_PROMPT_. Please rewrite the lines in the rows below as a numbered list, starting at the line containing "memory of J." and ending at the line containing "a \major \numericTimeSignature \time 12/8 \tempo", with any blank lines omitted.

_DATASET CONTENT_.
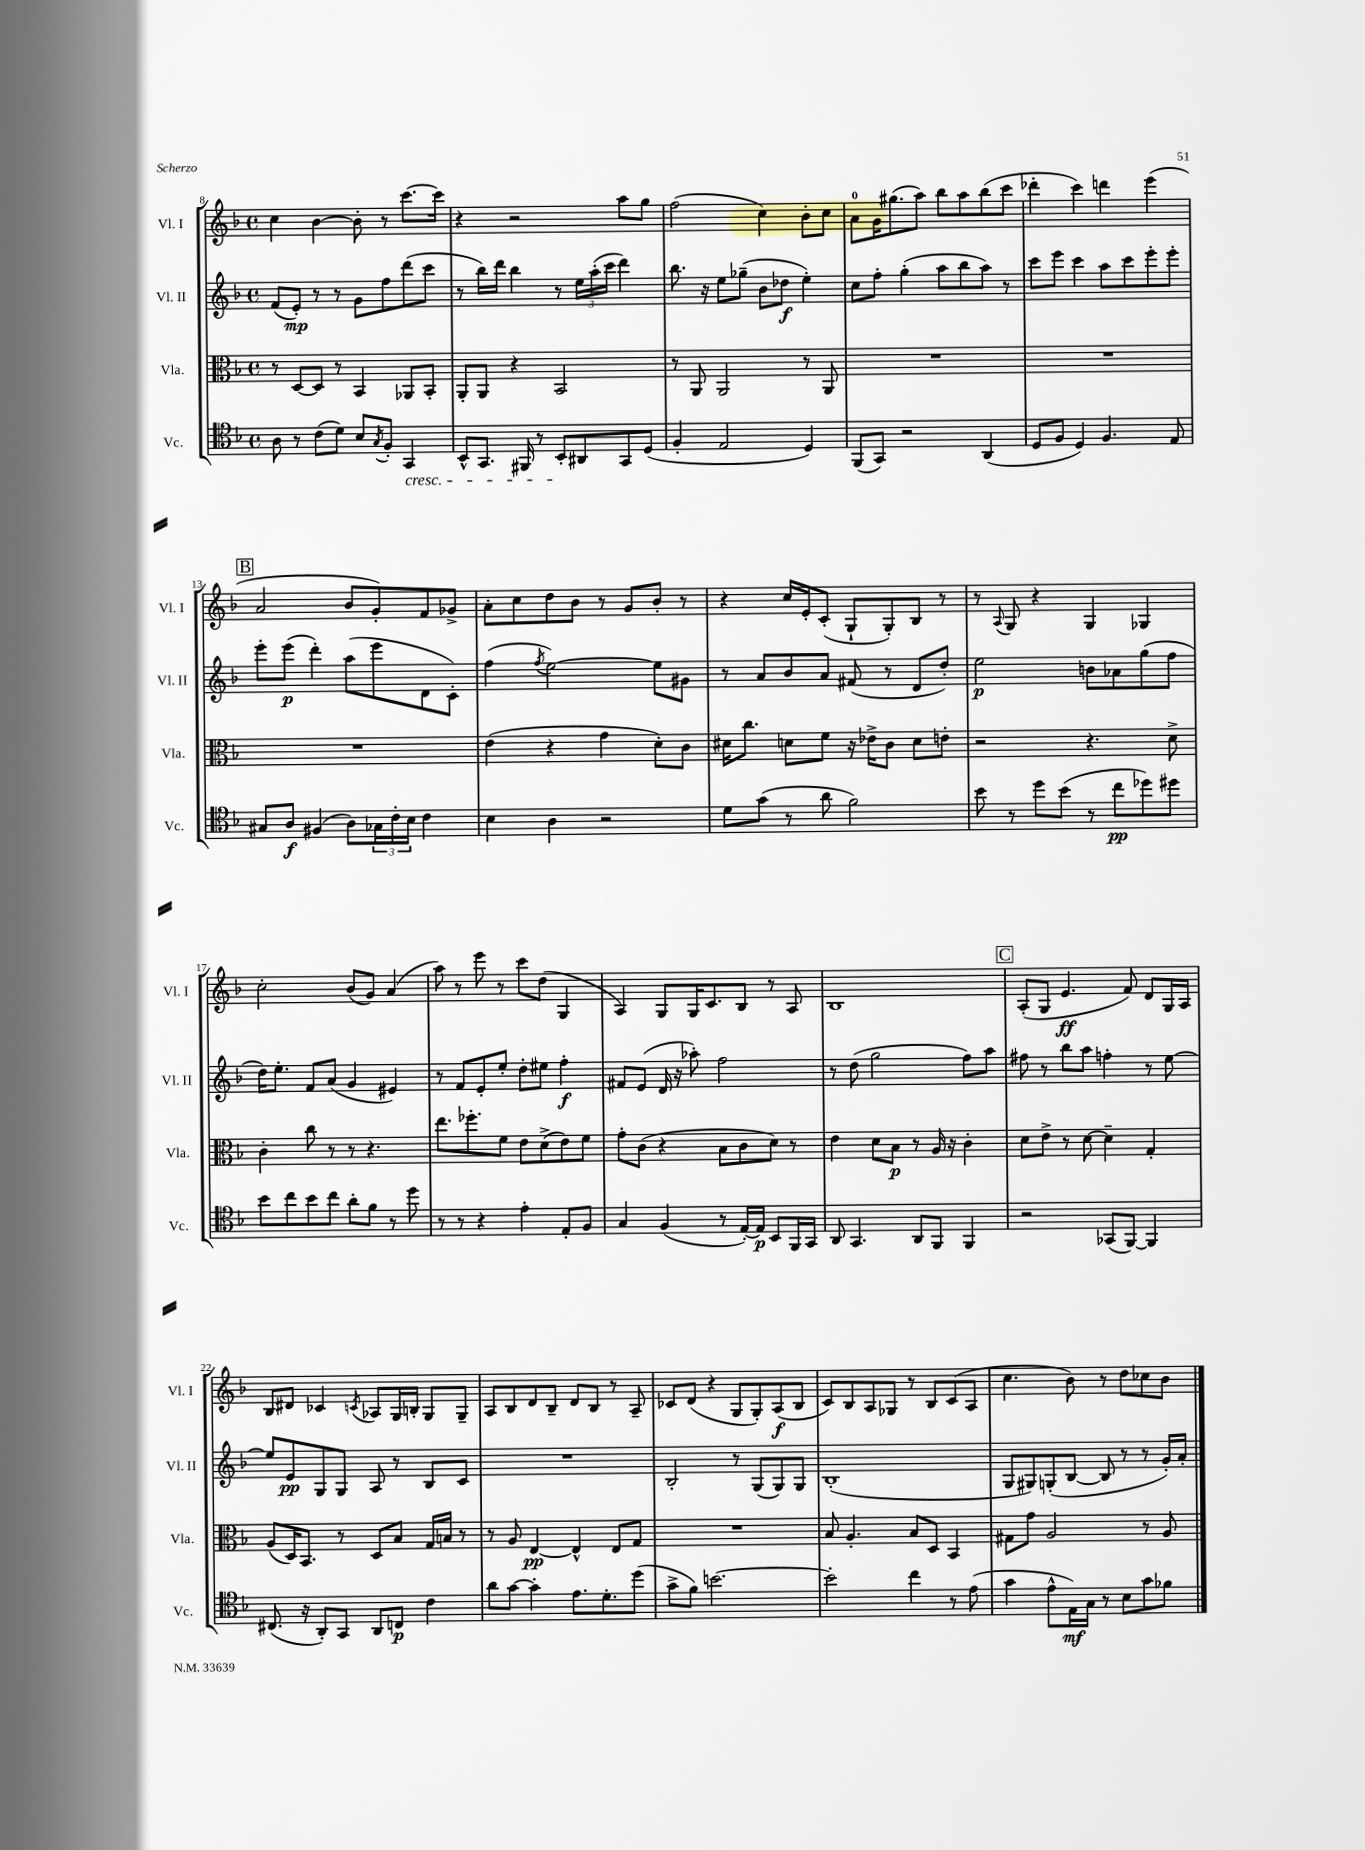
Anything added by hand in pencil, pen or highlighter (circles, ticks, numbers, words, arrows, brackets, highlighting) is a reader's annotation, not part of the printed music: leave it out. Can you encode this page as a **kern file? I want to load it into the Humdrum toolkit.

**kern	**kern	**kern	**kern
*staff4	*staff3	*staff2	*staff1
*clefC4	*clefC3	*clefG2	*clefG2
*k[b-]	*k[b-]	*k[b-]	*k[b-]
*M4/4	*M4/4	*M4/4	*M4/4
*met(c)	*met(c)	*met(c)	*met(c)
8A	8r	(8f	4cc
8r	[8D	8e')	.
(8c	8D]	8r	[4b-
8d)	8r	8r	.
8B-	4BB-	8g	8b-']
8qG	.	.	.
8F'	.	8ff	8r
4GG	8AA-	(8ddd	[8.ccc
.	8BB-'	8ccc	.
.	.	.	16ccc]
=	=	=	=
8BB-^^	8AA'	8r	4r
8.GG	8AA	16bb-)	.
.	.	16ddd	.
.	4r	4bb-	2r
16FF#	.	.	.
8r	.	.	.
8BB-'	2BB-	8r	.
8AA#	.	24ee	.
.	.	(24aa'	.
.	.	24ccc	.
8GG	.	4ddd)	8aa
(8D	.	.	8gg
=	=	=	=
4F'	8r	8.bb-	(2ff
.	8AA	.	.
.	.	16r	.
2E	2AA	8ee	.
.	.	(8gg-~	.
.	.	8b-	4cc)
.	.	8dd-	.
4D)	8r	4ee')	8b-'
.	8AA	.	8cc
=	=	=	=
(8FF	1r	8cc	8a
8GG)	.	8ff'	16g
.	.	.	(8.gg#
2r	.	(4gg'	.
.	.	.	8aa)
.	.	8aa	8bb-
.	.	8bb-	8aa
(4AA	.	8aa)	(8bb-
.	.	8r	8ccc
=	=	=	=
8D	1r	8ccc	4ddd-'
8F	.	8eee	.
4D)	.	4ccc	4ccc)
4.F	.	8aa	4ddd
.	.	8ccc	.
.	.	8eee'	(4eee
8E	.	8eee'	.
=	=	=	=
8G#	1r	8eee'	2a
8A	.	(8eee	.
(4F#	.	4ddd')	.
8A)	.	(8aa	8b-
24G-	.	8eee	8g')
24c'	.	.	.
24B-	.	.	.
4c	.	8d	8f
.	.	8c')	8g-^
=	=	=	=
4B-	(4e	(4ff	8a'
.	.	.	8cc
.	.	8qff	.
4A	4r	[2ee)	8dd
.	.	.	8b-
2r	4g	.	8r
.	.	.	8g
.	8d')	8ee]	8b-'
.	8c	8g#	8r
=	=	=	=
8d	16d#	8r	4r
.	8.cc	.	.
(8g	.	8a	.
8r	8d	8b-	16cc
.	.	.	16e'
8a	8f	8a	(8c'
2f)	16r	(8f#	8G`
.	16e-^	.	.
.	8c	8r	8G')
.	8d	8d	8B-
.	8e'	8dd')	8r
=	=	=	=
8b-	2r	2ee	8r
.	.	.	8qqA
8r	.	.	8G
8dd	.	.	4r
(8b-	.	.	.
8r	4.r	8b	4G
8cc	.	8a-	.
8dd-)	.	(8gg	4G-
8dd#	8d^	8ff	.
=	=	=	=
8b-	4c'	16dd)	2cc'
.	.	8.ee'	.
8cc	.	.	.
8b-	8cc	8f	.
8cc	8r	(8a	.
8a'	8r	4g	(8b-
8f	4.r	.	8g)
8r	.	4e#)	(4a
8dd	.	.	.
=	=	=	=
8r	8.ee	8r	8aa)
8r	.	8f	8r
.	8.ff-'	.	.
4r	.	8e'	8eee
.	8f	8ee'	8r
4e'	8e	8dd'	8ccc
.	(8d^	8ee#	(8dd
8E'	8e)	4ff'	4G
8F	8f	.	.
=	=	=	=
4G	8g'	8f#	4A)
.	(8c	(8e	.
(4F	4r	16d	8G
.	.	16r	.
.	.	8aa-')	16G
.	.	.	8.c
8r	8B-	2ff	.
[16E')	8c	.	8B-
16E]	.	.	.
8BB-	8d)	.	8r
16FF	8r	.	8A
16GG	.	.	.
=	=	=	=
8AA	4e	8r	1B-
4.GG	.	(8dd	.
.	8d	2gg	.
.	8B-	.	.
8AA	8r	.	.
8FF	16A	.	.
.	16r	.	.
4FF	4c'	8ff)	.
.	.	8aa	.
=	=	=	=
2r	8d	8ff#	(8A'
.	8e^	8r	8G
.	8r	8bb-	4.e
.	[8d	8aa	.
(8GG-	4d~]	4ff'	.
[8FF)	.	.	8f)
4FF]	4G'	8r	8d
.	.	[8ee	16G
.	.	.	16A
=	=	=	=
(8.C#	(8A	8ee]	8B-
.	16D)	8e	8d#
16r	8.BB-	.	.
8AA')	.	8G	4c-
8GG	8r	8G	.
.	.	.	8qc
8AA	8D	8A	8A-
8C	8B-	8r	16G
.	.	.	16B'
4c	16G	8B-	8G
.	16B	.	.
.	8r	8c	8G~
=	=	=	=
8a	8r	1r	8A
[8g	8A	.	8B-
4g']	[4E	.	8d
.	.	.	8B-~
8.e	4E^^]	.	8d
.	.	.	8B-
8.d'	.	.	.
.	8E	.	8r
(8dd	8G	.	8A~
=	=	=	=
8g^	1r	2B-'	8c-
8f)	.	.	(8d
[2.b	.	.	4r
.	.	8r	8G
.	.	(8G	8G')
.	.	8G)	(8A
.	.	8G	8B-
=	=	=	=
2b']	8B-	(1B-'	8c)
.	4.A'	.	8B-
.	.	.	8A
.	.	.	8G-
4cc	8B-	.	8r
.	8D	.	8B-
8r	4BB-	.	(8c
(8e	.	.	8A
=	=	=	=
4g	8G#	8G	4.cc
.	8g	8G#)	.
8e^^	2A	(8G'	.
16E)	.	[8B-	8b-)
16G	.	.	.
8r	.	8B-]	8r
8B-	.	8r	8dd
8g	8r	8r	8cc-
8f-	8A	16g')	8b-
.	.	16a'	.
==	==	==	==
*-	*-	*-	*-
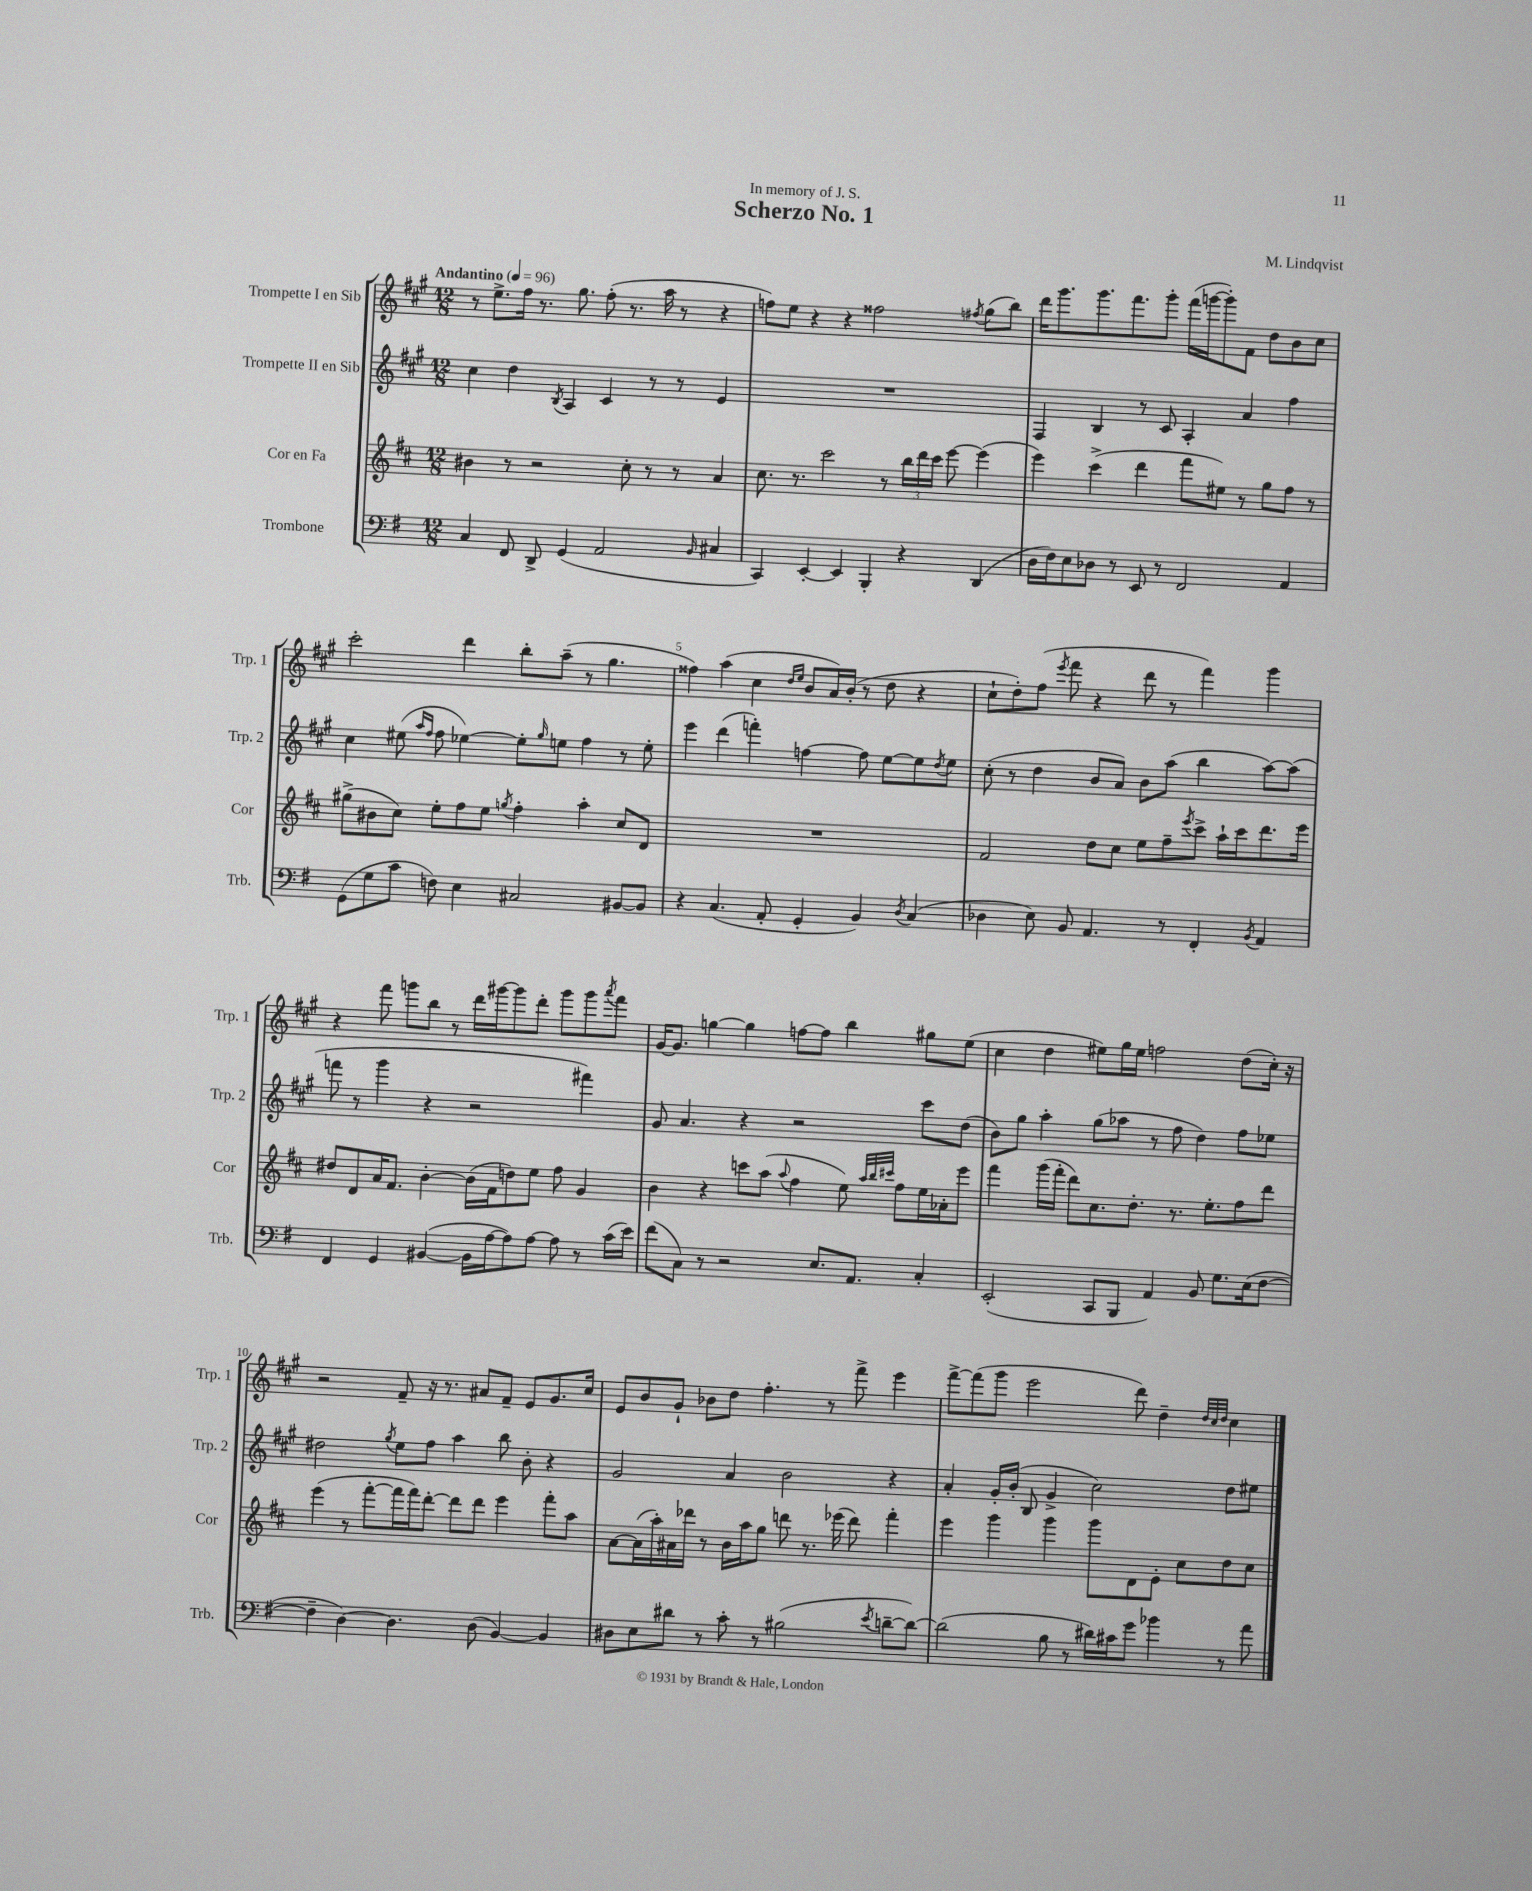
\header { title = "Scherzo No. 1" composer = "M. Lindqvist" dedication = "In memory of J. S." }
<<
\new StaffGroup <<
\new Staff = "s0" \with { instrumentName = "Trompette I en Sib" shortInstrumentName = "Trp. 1" } {
    \clef treble \key a \major \numericTimeSignature \time 12/8 \tempo "Andantino" 4 = 96
    r8 e''8.-> fis''16 r8. gis''8. fis''8-.( r8. a''16 r8 r4 |
    f''8) e''8 r4 r4 fisis''2 \acciaccatura { fis''8 } gis''8( b''8) |
    d'''16 gis'''8. gis'''8. fis'''8. gis'''8-. fis'''16( g'''16~ g'''8-.) fis'8 d''8 b'8 cis''8 |
    cis'''2-. d'''4 b''8-. a''8--( r8 gis''4. |
    fisis''4) a''4( cis''4 \grace { d''16 e''16 } b'8 a'16) b'16-.( r8 d''8 r4 |
    cis''8-! d''8-.) fis''8( \acciaccatura { e'''8 } fis'''8 r4 d'''8 r8 fis'''4) gis'''4 |
    r4 fis'''8 g'''8 b''8 r8 d'''16 gis'''16~ gis'''8 d'''8-. gis'''8 gis'''8 \acciaccatura { a'''8 } fis'''8 |
    gis'16~ gis'8. g''4~ g''4 f''8~ f''8 b''4 gis''8 e''8( |
    cis''4 d''4 eis''8) gis''16 eis''16 f''2 d''8( cis''16-.) r16 |
    r2 fis'8-- r16 r8. ais'8 fis'8-- e'8 gis'8. cis''16 |
    e'8 b'8 gis'8-! bes'8 d''8 fis''4.-. r8 fis'''8-> e'''4 |
    fis'''8~-> fis'''8( gis'''8 e'''2 d'''8) d''4-- \grace { d''32 cis''32 d''32 } cis''4 \bar "|." |
}
\new Staff = "s1" \with { instrumentName = "Trompette II en Sib" shortInstrumentName = "Trp. 2" } {
    \clef treble \key a \major \numericTimeSignature \time 12/8
    cis''4 d''4 \acciaccatura { b8 } a4 cis'4 r8 r8 e'4 |
    R1. |
    fis4 b4 r8 cis'8 a4-. a'4 fis''4 |
    cis''4 eis''8( \grace { a''16 fis''16 } fis''8 ees''4~) ees''8-. \grace { gis''16 } e''8 fis''4 r8 e''8-. |
    e'''4 d'''4( f'''4-.) f''4~ f''8 e''8~ e''8 \acciaccatura { d''8 } e''8 |
    cis''8-.( r8 d''4 b'8 a'8) b'8 a''8( b''4 a''8~) a''8( |
    f'''8 r8 gis'''4 r4 r2 fis'''4) |
    gis'8 a'4. r4 r2 cis'''8 d''8( |
    b'8) gis''8 a''4-. gis''8( aes''8 r8 fis''8 d''4) fis''8 ees''8 |
    dis''2 \acciaccatura { gis''8 } e''8 fis''8 a''4 b''8 b'8-. r4 |
    gis'2 a'4 b'2 r4 |
    a'4-. gis'16-. b'16-.( b8 gis'4-> cis''2) d''8 eis''8 \bar "|." |
}
\new Staff = "s2" \with { instrumentName = "Cor en Fa" shortInstrumentName = "Cor" } {
    \clef treble \key d \major \numericTimeSignature \time 12/8
    bis'4 r8 r2 cis''8-. r8 r8 a'4 |
    cis''8. r8. cis'''2 r8 \tuplet 3/2 { b''16 d'''16 cis'''16 } e'''8~ e'''4( |
    e'''4) cis'''4->( d'''4 fis'''8 eis''8) r8 g''8 fis''8 r8 |
    gis''8->( bis'8 cis''8) e''8-. fis''8 e''8 \acciaccatura { g''8 } fis''4-. a''4-. cis''8 d'8 |
    R1. |
    fis'2 d''8 cis''8 e''8 fis''8-- \acciaccatura { e'''8 } cis'''8-> a''16-! cis'''16 d'''8. e'''16 |
    dis''8 d'8 a'16 fis'8. b'4~-. b'16( fis'16 d''8) e''8 fis''8 g'4 |
    b'4 r4 c'''8 a''8( \appoggiatura { a''8 } fis''4 e''8) \grace { a''32 b''32 cis'''32 } fis''8 e''16 aes'16-. e'''8 |
    fis'''4 g'''16( fis'''16-. d'''8) cis''8. d''8.-. r8. e''8.-. fis''8 d'''8 |
    e'''4( r8 fis'''8~-. fis'''16 fis'''16) d'''8~-. d'''8 d'''8 e'''4 fis'''8-. a''8 |
    a'8~ a'16( a''16-.) ais'16 des'''16 r8 b'16 a''16 g''8 d'''8 r8. ees'''16( d'''8) fis'''4-. |
    e'''4 g'''4 g'''4 g'''8 d'8 e'8-. cis''8 d''8 cis''8 \bar "|." |
}
\new Staff = "s3" \with { instrumentName = "Trombone" shortInstrumentName = "Trb." } {
    \clef bass \key g \major \numericTimeSignature \time 12/8
    c4 fis,8 d,8-> g,4( a,2 \grace { b,16 } cis4 |
    c,4) e,4~-. e,4 b,,4-. r4 d,4( |
    d16 fis16) e8 des8 r8 e,8 r8 fis,2 a,4 |
    g,8( g8 c'8 f8) e4 cis2 bis,8~ bis,8 |
    r4 c4.( a,8-. g,4-. b,4) \acciaccatura { d8 } c4( |
    des4 e8) b,8 a,4. r8 fis,4-. \acciaccatura { b,8 } a,4 |
    fis,4 g,4 bis,4~( bis,16 a16~ a8) a8~ a8 r8 c'16( e'16) |
    fis'8( c8) r8 r2 e8. a,8. c4-. |
    e,2-.( c,8 b,,8 a,4) b,8 g8. e16( fis8~ |
    fis4-- d4~) d4. d8( b,4~) b,4 |
    dis8 e8 dis'8 r8 c'8-. r8 bis2( \acciaccatura { e'8 } d'8~-- d'8~) |
    d'2( b8 r8 dis'16) cis'16 g'8 bes'4 r8 a'8 \bar "|." |
}
>>
>>
\layout { \context { \Score \override BarNumber.break-visibility = ##(#f #t #t) barNumberVisibility = #(every-nth-bar-number-visible 5) } }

_EXERCISE SOLUTION_.
1. \header { title = "Scherzo No. 1" composer = "M. Lindqvist" dedication = "In memory of J. S." }
2. <<
3. \new StaffGroup <<
4. \new Staff = "s0" \with { instrumentName = "Trompette I en Sib" shortInstrumentName = "Trp. 1" } {
5.     \clef treble \key a \major \numericTimeSignature \time 12/8 \tempo "Andantino" 4 = 96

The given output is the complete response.